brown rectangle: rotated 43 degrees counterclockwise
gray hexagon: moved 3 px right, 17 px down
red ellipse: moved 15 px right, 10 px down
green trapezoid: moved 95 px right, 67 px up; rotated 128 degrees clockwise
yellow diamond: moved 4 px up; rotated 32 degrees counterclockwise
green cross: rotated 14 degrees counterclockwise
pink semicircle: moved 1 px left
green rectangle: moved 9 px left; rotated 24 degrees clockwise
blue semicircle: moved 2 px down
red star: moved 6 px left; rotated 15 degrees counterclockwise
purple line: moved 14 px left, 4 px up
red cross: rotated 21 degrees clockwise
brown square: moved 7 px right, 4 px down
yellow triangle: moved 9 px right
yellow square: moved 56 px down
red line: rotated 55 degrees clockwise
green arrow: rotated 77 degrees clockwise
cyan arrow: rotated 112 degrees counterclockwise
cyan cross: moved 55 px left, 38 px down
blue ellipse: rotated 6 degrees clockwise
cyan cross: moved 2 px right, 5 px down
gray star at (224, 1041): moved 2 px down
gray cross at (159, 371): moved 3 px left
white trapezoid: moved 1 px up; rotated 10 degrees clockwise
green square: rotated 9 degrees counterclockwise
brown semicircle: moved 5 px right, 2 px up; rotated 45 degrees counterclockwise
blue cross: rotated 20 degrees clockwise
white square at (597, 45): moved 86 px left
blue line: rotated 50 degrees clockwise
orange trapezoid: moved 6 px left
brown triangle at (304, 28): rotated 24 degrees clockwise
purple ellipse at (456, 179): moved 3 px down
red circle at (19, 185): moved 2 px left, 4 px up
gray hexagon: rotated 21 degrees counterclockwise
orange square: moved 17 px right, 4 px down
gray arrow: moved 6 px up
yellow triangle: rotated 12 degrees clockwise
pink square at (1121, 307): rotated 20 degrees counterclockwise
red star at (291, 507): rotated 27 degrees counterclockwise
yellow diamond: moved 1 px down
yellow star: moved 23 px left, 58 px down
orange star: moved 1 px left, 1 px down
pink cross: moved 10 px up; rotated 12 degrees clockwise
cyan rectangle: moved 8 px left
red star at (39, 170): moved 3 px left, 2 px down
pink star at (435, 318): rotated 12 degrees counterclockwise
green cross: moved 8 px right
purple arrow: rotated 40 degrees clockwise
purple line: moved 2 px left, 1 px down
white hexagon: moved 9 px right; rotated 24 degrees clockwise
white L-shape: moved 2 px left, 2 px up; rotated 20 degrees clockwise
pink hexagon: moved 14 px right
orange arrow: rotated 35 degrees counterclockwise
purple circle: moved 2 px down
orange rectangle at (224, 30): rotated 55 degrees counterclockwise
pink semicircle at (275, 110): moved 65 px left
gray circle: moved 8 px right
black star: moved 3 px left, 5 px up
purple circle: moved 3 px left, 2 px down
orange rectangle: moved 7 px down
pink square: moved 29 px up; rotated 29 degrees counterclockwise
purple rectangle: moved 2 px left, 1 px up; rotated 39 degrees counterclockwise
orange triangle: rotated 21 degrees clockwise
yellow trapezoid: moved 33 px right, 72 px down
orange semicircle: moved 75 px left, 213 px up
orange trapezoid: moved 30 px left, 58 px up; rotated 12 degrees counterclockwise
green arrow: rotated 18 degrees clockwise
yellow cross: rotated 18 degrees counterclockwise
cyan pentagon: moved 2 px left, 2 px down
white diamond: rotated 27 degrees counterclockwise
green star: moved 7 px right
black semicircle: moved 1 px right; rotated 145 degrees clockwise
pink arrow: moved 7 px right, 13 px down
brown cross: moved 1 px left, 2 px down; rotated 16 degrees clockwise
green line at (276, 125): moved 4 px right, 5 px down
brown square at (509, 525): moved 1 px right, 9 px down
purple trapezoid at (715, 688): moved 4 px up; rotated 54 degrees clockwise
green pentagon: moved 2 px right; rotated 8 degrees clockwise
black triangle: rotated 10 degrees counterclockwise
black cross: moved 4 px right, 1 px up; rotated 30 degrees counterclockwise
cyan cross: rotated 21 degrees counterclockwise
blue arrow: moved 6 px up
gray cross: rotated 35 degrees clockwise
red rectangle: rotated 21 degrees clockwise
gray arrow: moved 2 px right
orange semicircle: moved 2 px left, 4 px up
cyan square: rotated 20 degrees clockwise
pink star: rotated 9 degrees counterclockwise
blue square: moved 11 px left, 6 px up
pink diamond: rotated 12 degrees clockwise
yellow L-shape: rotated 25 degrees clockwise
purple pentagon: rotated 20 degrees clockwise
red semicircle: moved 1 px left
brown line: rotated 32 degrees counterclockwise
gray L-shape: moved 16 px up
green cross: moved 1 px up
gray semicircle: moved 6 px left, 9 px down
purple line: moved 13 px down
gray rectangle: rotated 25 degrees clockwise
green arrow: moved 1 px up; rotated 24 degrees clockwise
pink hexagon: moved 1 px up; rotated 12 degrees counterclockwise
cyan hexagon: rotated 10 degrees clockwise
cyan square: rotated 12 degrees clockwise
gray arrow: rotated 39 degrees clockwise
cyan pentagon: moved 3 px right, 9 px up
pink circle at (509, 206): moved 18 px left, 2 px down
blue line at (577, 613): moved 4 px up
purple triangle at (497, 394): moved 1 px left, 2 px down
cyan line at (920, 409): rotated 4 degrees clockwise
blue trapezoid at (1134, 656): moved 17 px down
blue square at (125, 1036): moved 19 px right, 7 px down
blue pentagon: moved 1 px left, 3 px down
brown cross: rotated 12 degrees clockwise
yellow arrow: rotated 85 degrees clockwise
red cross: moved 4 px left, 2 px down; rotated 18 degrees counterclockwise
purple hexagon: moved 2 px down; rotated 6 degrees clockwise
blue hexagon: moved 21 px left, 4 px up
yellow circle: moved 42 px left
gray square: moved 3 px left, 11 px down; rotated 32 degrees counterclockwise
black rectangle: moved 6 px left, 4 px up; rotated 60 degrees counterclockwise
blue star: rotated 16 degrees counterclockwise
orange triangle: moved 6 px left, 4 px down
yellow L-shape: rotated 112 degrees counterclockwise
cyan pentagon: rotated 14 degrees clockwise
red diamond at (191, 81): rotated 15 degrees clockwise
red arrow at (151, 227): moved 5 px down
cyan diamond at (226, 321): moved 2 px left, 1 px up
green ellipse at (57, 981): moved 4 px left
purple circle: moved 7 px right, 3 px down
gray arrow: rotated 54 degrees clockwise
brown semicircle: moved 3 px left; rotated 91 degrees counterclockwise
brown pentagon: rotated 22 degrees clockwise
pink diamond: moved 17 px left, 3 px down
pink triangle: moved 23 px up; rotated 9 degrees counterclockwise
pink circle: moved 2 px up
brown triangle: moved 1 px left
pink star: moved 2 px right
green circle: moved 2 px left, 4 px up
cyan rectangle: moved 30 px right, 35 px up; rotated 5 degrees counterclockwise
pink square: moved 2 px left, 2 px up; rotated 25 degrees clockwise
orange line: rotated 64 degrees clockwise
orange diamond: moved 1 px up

※

◆ **Directions**
Every entry must appear again in the answer, exactly as written.

◆ **Result below**
brown rectangle: rotated 43 degrees counterclockwise
gray hexagon: moved 3 px right, 17 px down
red ellipse: moved 15 px right, 10 px down
green trapezoid: moved 95 px right, 67 px up; rotated 128 degrees clockwise
yellow diamond: moved 4 px up; rotated 32 degrees counterclockwise
green cross: rotated 14 degrees counterclockwise
pink semicircle: moved 1 px left
green rectangle: moved 9 px left; rotated 24 degrees clockwise
blue semicircle: moved 2 px down
red star: moved 6 px left; rotated 15 degrees counterclockwise
purple line: moved 14 px left, 4 px up
red cross: rotated 21 degrees clockwise
brown square: moved 7 px right, 4 px down
yellow triangle: moved 9 px right
yellow square: moved 56 px down
red line: rotated 55 degrees clockwise
green arrow: rotated 77 degrees clockwise
cyan arrow: rotated 112 degrees counterclockwise
cyan cross: moved 55 px left, 38 px down
blue ellipse: rotated 6 degrees clockwise
cyan cross: moved 2 px right, 5 px down
gray star at (224, 1041): moved 2 px down
gray cross at (159, 371): moved 3 px left
white trapezoid: moved 1 px up; rotated 10 degrees clockwise
green square: rotated 9 degrees counterclockwise
brown semicircle: moved 5 px right, 2 px up; rotated 45 degrees counterclockwise
blue cross: rotated 20 degrees clockwise
white square at (597, 45): moved 86 px left
blue line: rotated 50 degrees clockwise
orange trapezoid: moved 6 px left
brown triangle at (304, 28): rotated 24 degrees clockwise
purple ellipse at (456, 179): moved 3 px down
red circle at (19, 185): moved 2 px left, 4 px up
gray hexagon: rotated 21 degrees counterclockwise
orange square: moved 17 px right, 4 px down
gray arrow: moved 6 px up
yellow triangle: rotated 12 degrees clockwise
pink square at (1121, 307): rotated 20 degrees counterclockwise
red star at (291, 507): rotated 27 degrees counterclockwise
yellow diamond: moved 1 px down
yellow star: moved 23 px left, 58 px down
orange star: moved 1 px left, 1 px down
pink cross: moved 10 px up; rotated 12 degrees clockwise
cyan rectangle: moved 8 px left
red star at (39, 170): moved 3 px left, 2 px down
pink star at (435, 318): rotated 12 degrees counterclockwise
green cross: moved 8 px right
purple arrow: rotated 40 degrees clockwise
purple line: moved 2 px left, 1 px down
white hexagon: moved 9 px right; rotated 24 degrees clockwise
white L-shape: moved 2 px left, 2 px up; rotated 20 degrees clockwise
pink hexagon: moved 14 px right
orange arrow: rotated 35 degrees counterclockwise
purple circle: moved 2 px down
orange rectangle at (224, 30): rotated 55 degrees counterclockwise
pink semicircle at (275, 110): moved 65 px left
gray circle: moved 8 px right
black star: moved 3 px left, 5 px up
purple circle: moved 3 px left, 2 px down
orange rectangle: moved 7 px down
pink square: moved 29 px up; rotated 29 degrees counterclockwise
purple rectangle: moved 2 px left, 1 px up; rotated 39 degrees counterclockwise
orange triangle: rotated 21 degrees clockwise
yellow trapezoid: moved 33 px right, 72 px down
orange semicircle: moved 75 px left, 213 px up
orange trapezoid: moved 30 px left, 58 px up; rotated 12 degrees counterclockwise
green arrow: rotated 18 degrees clockwise
yellow cross: rotated 18 degrees counterclockwise
cyan pentagon: moved 2 px left, 2 px down
white diamond: rotated 27 degrees counterclockwise
green star: moved 7 px right
black semicircle: moved 1 px right; rotated 145 degrees clockwise
pink arrow: moved 7 px right, 13 px down
brown cross: moved 1 px left, 2 px down; rotated 16 degrees clockwise
green line at (276, 125): moved 4 px right, 5 px down
brown square at (509, 525): moved 1 px right, 9 px down
purple trapezoid at (715, 688): moved 4 px up; rotated 54 degrees clockwise
green pentagon: moved 2 px right; rotated 8 degrees clockwise
black triangle: rotated 10 degrees counterclockwise
black cross: moved 4 px right, 1 px up; rotated 30 degrees counterclockwise
cyan cross: rotated 21 degrees counterclockwise
blue arrow: moved 6 px up
gray cross: rotated 35 degrees clockwise
red rectangle: rotated 21 degrees clockwise
gray arrow: moved 2 px right
orange semicircle: moved 2 px left, 4 px up
cyan square: rotated 20 degrees clockwise
pink star: rotated 9 degrees counterclockwise
blue square: moved 11 px left, 6 px up
pink diamond: rotated 12 degrees clockwise
yellow L-shape: rotated 25 degrees clockwise
purple pentagon: rotated 20 degrees clockwise
red semicircle: moved 1 px left
brown line: rotated 32 degrees counterclockwise
gray L-shape: moved 16 px up
green cross: moved 1 px up
gray semicircle: moved 6 px left, 9 px down
purple line: moved 13 px down
gray rectangle: rotated 25 degrees clockwise
green arrow: moved 1 px up; rotated 24 degrees clockwise
pink hexagon: moved 1 px up; rotated 12 degrees counterclockwise
cyan hexagon: rotated 10 degrees clockwise
cyan square: rotated 12 degrees clockwise
gray arrow: rotated 39 degrees clockwise
cyan pentagon: moved 3 px right, 9 px up
pink circle at (509, 206): moved 18 px left, 2 px down
blue line at (577, 613): moved 4 px up
purple triangle at (497, 394): moved 1 px left, 2 px down
cyan line at (920, 409): rotated 4 degrees clockwise
blue trapezoid at (1134, 656): moved 17 px down
blue square at (125, 1036): moved 19 px right, 7 px down
blue pentagon: moved 1 px left, 3 px down
brown cross: rotated 12 degrees clockwise
yellow arrow: rotated 85 degrees clockwise
red cross: moved 4 px left, 2 px down; rotated 18 degrees counterclockwise
purple hexagon: moved 2 px down; rotated 6 degrees clockwise
blue hexagon: moved 21 px left, 4 px up
yellow circle: moved 42 px left
gray square: moved 3 px left, 11 px down; rotated 32 degrees counterclockwise
black rectangle: moved 6 px left, 4 px up; rotated 60 degrees counterclockwise
blue star: rotated 16 degrees counterclockwise
orange triangle: moved 6 px left, 4 px down
yellow L-shape: rotated 112 degrees counterclockwise
cyan pentagon: rotated 14 degrees clockwise
red diamond at (191, 81): rotated 15 degrees clockwise
red arrow at (151, 227): moved 5 px down
cyan diamond at (226, 321): moved 2 px left, 1 px up
green ellipse at (57, 981): moved 4 px left
purple circle: moved 7 px right, 3 px down
gray arrow: rotated 54 degrees clockwise
brown semicircle: moved 3 px left; rotated 91 degrees counterclockwise
brown pentagon: rotated 22 degrees clockwise
pink diamond: moved 17 px left, 3 px down
pink triangle: moved 23 px up; rotated 9 degrees counterclockwise
pink circle: moved 2 px up
brown triangle: moved 1 px left
pink star: moved 2 px right
green circle: moved 2 px left, 4 px up
cyan rectangle: moved 30 px right, 35 px up; rotated 5 degrees counterclockwise
pink square: moved 2 px left, 2 px up; rotated 25 degrees clockwise
orange line: rotated 64 degrees clockwise
orange diamond: moved 1 px up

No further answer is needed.